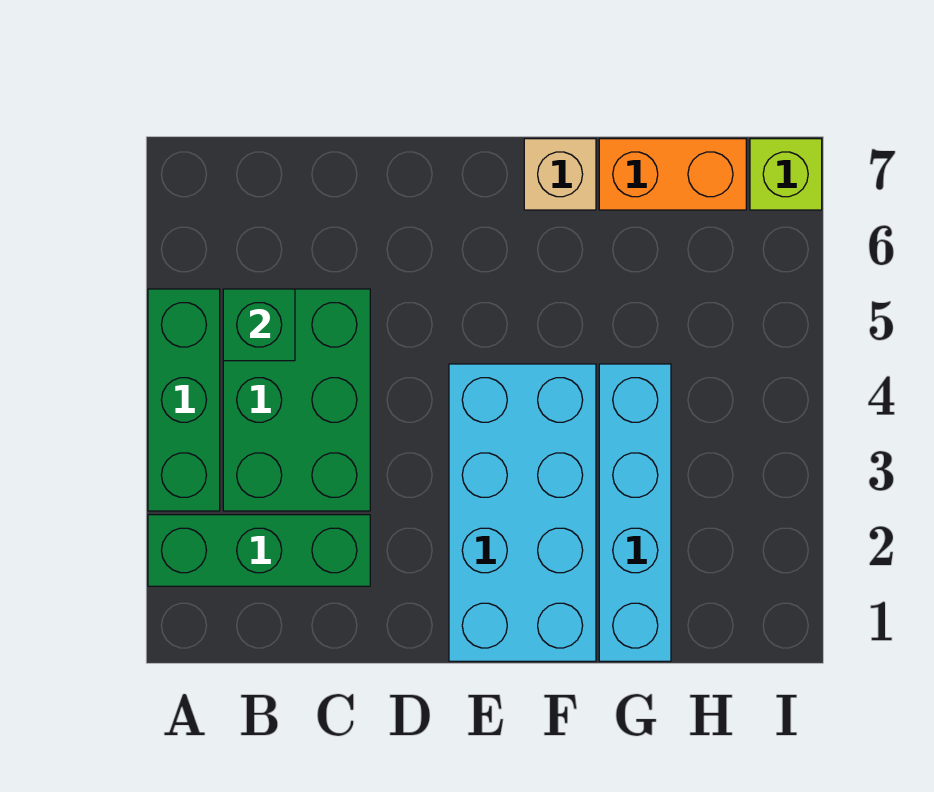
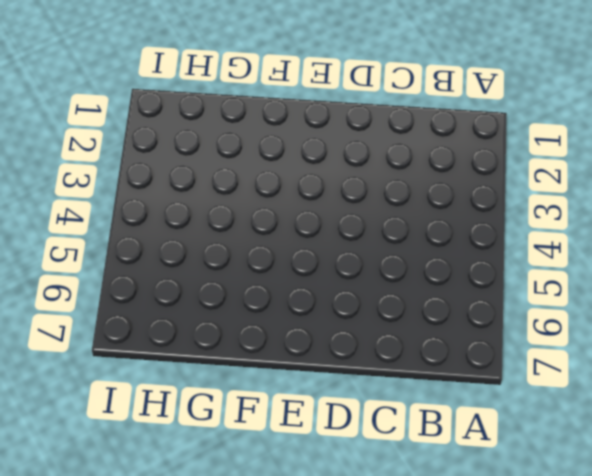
none -> green brick A2:C2 level 1
none -> green brick A3:A5 level 1

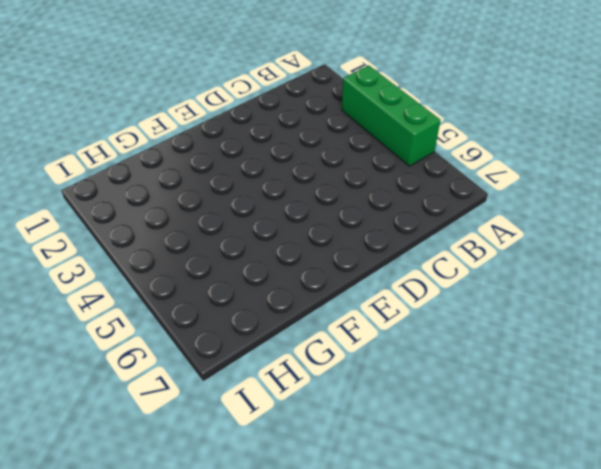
none -> green brick A2:C2 level 1
none -> green brick B3:C5 level 1

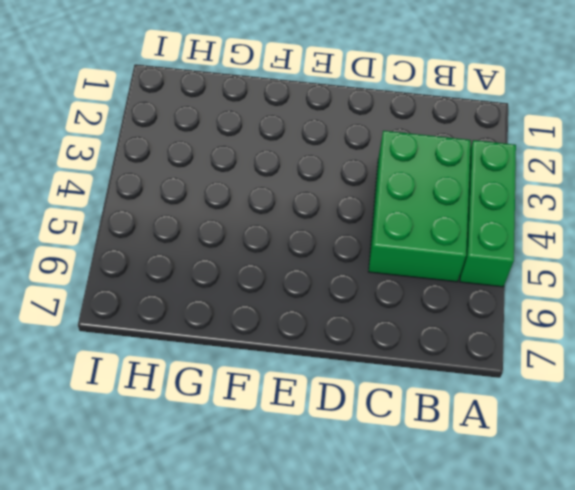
none -> green brick A2:C2 level 1
none -> cyan brick E1:F4 level 1

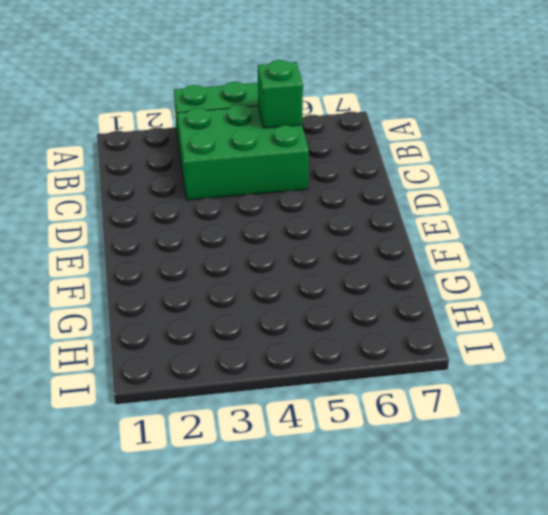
none -> green brick A2:C2 level 1
none -> cyan brick E1:F4 level 1

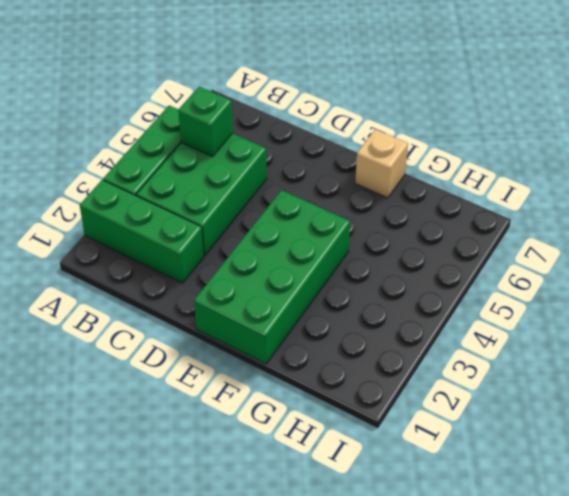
green brick E1:F4 level 1 -> cyan brick E1:F4 level 1
none -> cyan brick G1:G4 level 1
none -> orange brick G7:H7 level 1

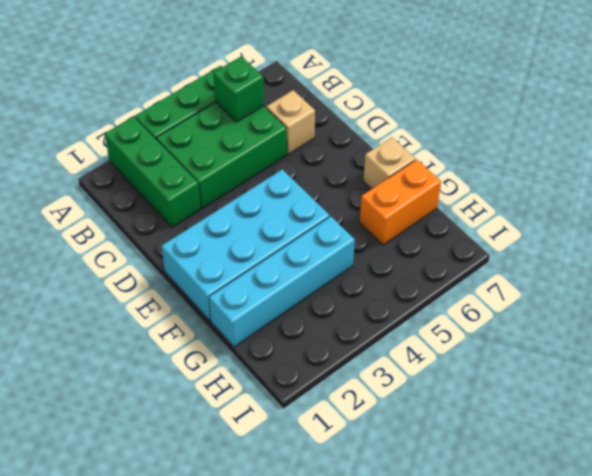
tan brick C6 level 1 -> none
orange brick G6:G7 level 1 -> orange brick G7:H7 level 1
none -> lime brick I7 level 1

========

The answer should be the complete listing, set down exactly, without pictures.

none -> green brick A2:C2 level 1
none -> green brick A3:A5 level 1

none -> green brick A2:C2 level 1
none -> green brick B3:C5 level 1

none -> green brick A2:C2 level 1
none -> cyan brick E1:F4 level 1

none -> green brick A2:C2 level 1
none -> cyan brick E1:F4 level 1

green brick E1:F4 level 1 -> cyan brick E1:F4 level 1
none -> cyan brick G1:G4 level 1
none -> orange brick G7:H7 level 1

tan brick C6 level 1 -> none
orange brick G6:G7 level 1 -> orange brick G7:H7 level 1
none -> lime brick I7 level 1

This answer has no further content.